▶ **Directions**
Lines in the material below that include "blue" need to be tallied; give the total alone.
┄┄┄┄┄┄
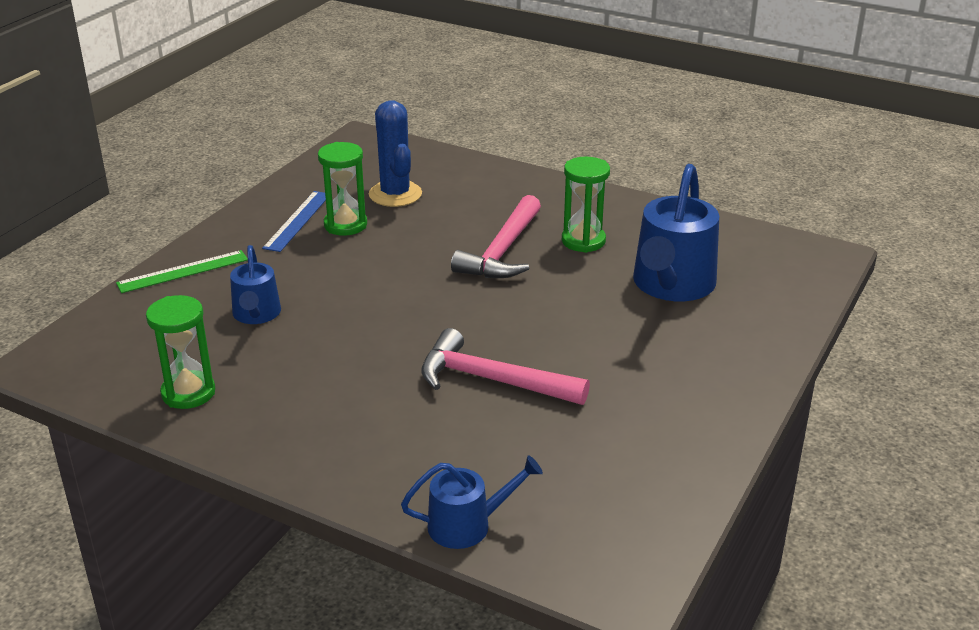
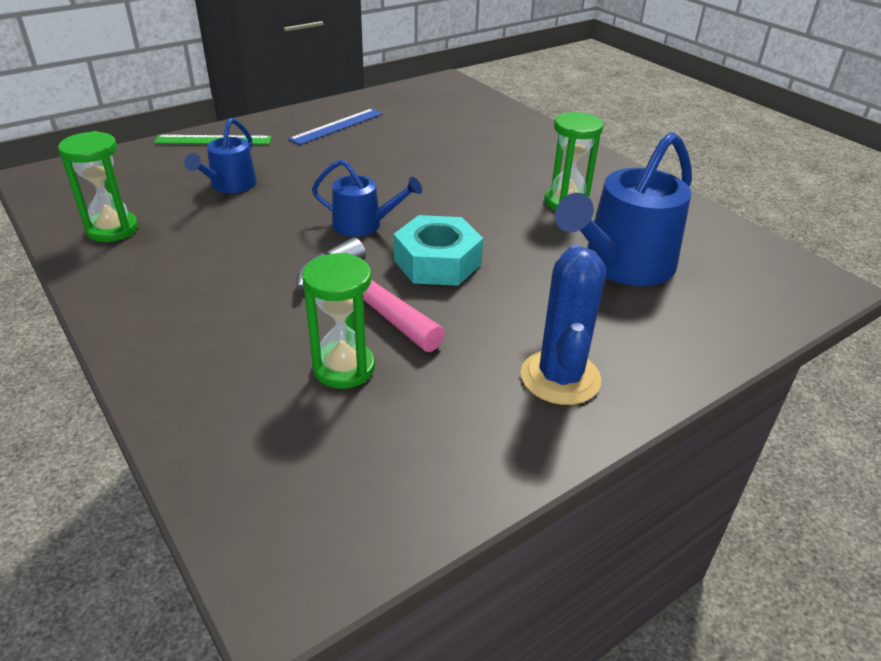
camera: 25 degrees right, 5 degrees up
(345, 225) = (370, 138): green hourglass -> green hourglass (344, 368)
(395, 194) = (434, 126): blue cactus -> blue cactus (560, 377)
(467, 525) = (201, 434): blue watering can -> blue watering can (363, 225)
(502, 251) = (482, 192): pink hammer -> none
(522, 329) = (437, 262): none -> turquoise nut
┄┄┄┄┄┄
▶ **Task response**
2